> **Goal**
Reproduce word for word everything in the items below, from the line containing "blue L-shape: rotated 25" down through the line containing "gray square: moved 1 px left, 1 px down", including both of those lines. Leave the pictures out of your answer.

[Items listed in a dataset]
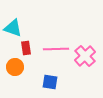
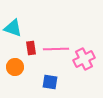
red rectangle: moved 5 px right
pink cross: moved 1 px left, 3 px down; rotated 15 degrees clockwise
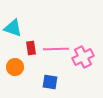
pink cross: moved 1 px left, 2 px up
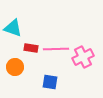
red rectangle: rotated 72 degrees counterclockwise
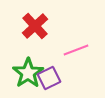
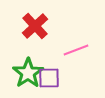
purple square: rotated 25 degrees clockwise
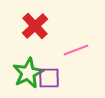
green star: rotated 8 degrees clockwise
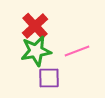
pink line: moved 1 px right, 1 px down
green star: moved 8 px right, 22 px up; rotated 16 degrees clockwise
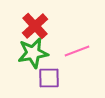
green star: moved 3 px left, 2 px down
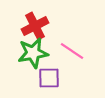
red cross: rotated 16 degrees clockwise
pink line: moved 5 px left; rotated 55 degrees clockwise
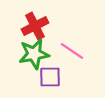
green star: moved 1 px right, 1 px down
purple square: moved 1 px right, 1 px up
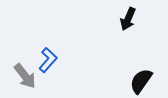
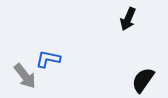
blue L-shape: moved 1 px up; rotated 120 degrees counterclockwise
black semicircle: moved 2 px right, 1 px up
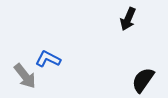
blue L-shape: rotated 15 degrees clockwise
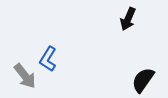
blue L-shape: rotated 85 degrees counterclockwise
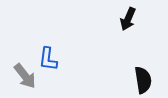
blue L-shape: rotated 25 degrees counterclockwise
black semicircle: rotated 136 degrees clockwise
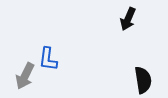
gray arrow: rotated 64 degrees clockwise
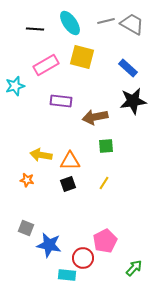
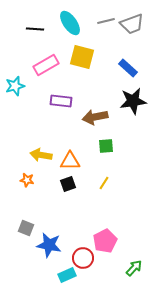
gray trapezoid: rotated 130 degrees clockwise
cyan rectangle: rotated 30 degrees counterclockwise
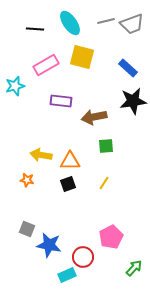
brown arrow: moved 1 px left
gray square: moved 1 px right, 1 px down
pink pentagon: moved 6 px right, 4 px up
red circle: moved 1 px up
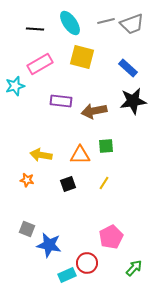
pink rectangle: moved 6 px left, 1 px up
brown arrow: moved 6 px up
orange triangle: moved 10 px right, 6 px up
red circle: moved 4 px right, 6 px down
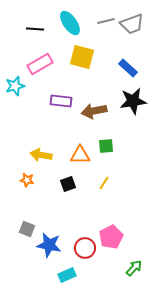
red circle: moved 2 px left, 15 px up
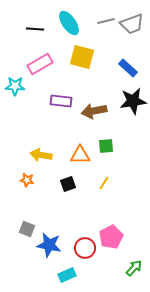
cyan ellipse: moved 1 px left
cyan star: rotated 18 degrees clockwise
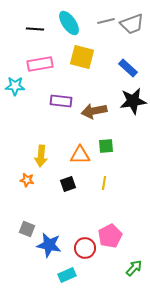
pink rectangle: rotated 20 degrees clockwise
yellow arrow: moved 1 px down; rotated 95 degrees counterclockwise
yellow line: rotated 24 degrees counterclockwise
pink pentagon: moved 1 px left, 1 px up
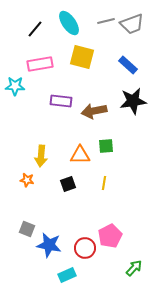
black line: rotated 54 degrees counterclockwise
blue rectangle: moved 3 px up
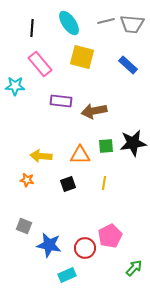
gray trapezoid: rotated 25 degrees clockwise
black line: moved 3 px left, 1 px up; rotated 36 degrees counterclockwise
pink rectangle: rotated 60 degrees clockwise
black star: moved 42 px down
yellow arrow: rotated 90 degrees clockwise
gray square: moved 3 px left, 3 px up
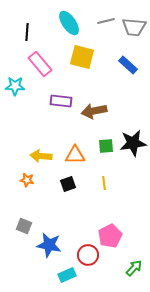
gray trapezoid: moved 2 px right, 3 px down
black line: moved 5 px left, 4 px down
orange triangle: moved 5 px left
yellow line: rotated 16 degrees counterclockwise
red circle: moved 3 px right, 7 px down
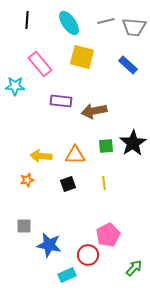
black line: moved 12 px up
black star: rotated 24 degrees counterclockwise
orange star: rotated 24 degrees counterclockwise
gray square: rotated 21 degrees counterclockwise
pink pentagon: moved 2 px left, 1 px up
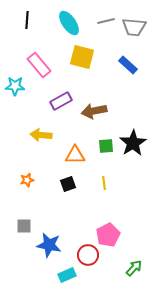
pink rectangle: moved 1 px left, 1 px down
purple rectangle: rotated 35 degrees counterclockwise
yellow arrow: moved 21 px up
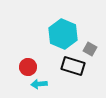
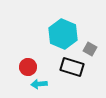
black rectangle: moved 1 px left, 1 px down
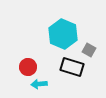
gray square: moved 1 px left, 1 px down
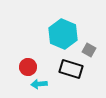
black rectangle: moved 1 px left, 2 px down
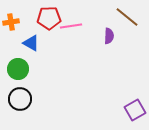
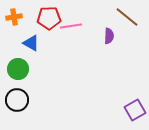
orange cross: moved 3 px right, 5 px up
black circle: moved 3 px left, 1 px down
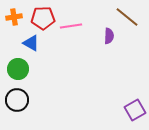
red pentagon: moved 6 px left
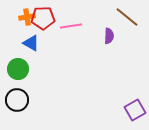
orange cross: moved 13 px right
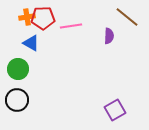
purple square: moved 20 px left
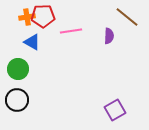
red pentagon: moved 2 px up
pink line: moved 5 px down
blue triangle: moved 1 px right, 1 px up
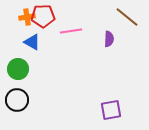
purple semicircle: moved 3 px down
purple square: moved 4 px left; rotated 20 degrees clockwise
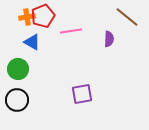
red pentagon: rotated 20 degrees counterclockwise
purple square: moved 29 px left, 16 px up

> **Full response**
blue L-shape: rotated 25 degrees counterclockwise
black semicircle: rotated 136 degrees clockwise
gray arrow: rotated 64 degrees clockwise
gray trapezoid: rotated 130 degrees clockwise
cyan rectangle: rotated 30 degrees counterclockwise
brown arrow: moved 1 px left
gray square: moved 1 px right, 1 px down
pink pentagon: moved 6 px right, 4 px up
red circle: moved 1 px up
pink rectangle: moved 6 px left, 1 px up
brown arrow: moved 6 px up
orange triangle: moved 10 px right, 6 px up
red circle: moved 4 px right, 6 px down
red circle: moved 2 px left, 15 px up
cyan ellipse: moved 1 px left
cyan star: rotated 18 degrees clockwise
pink rectangle: rotated 20 degrees clockwise
yellow arrow: moved 1 px down; rotated 95 degrees counterclockwise
yellow line: rotated 24 degrees counterclockwise
pink pentagon: moved 1 px left, 1 px up
black line: rotated 54 degrees counterclockwise
blue rectangle: moved 3 px up
gray trapezoid: rotated 25 degrees clockwise
black line: moved 3 px left, 1 px up; rotated 36 degrees counterclockwise
pink rectangle: rotated 60 degrees clockwise
black star: moved 42 px down
yellow arrow: rotated 90 degrees clockwise
gray square: moved 3 px left, 3 px up
gray trapezoid: moved 2 px right, 3 px down
black line: moved 5 px left, 4 px down
orange triangle: moved 5 px left
yellow line: rotated 16 degrees counterclockwise
red circle: moved 3 px right, 7 px down
black line: moved 12 px up
black star: rotated 24 degrees counterclockwise
orange star: rotated 24 degrees counterclockwise
gray square: rotated 21 degrees counterclockwise
pink pentagon: moved 2 px left, 1 px up
pink rectangle: moved 1 px left, 1 px down
purple rectangle: rotated 35 degrees counterclockwise
yellow arrow: moved 21 px up
black rectangle: moved 1 px left, 1 px down
gray square: moved 1 px left, 1 px down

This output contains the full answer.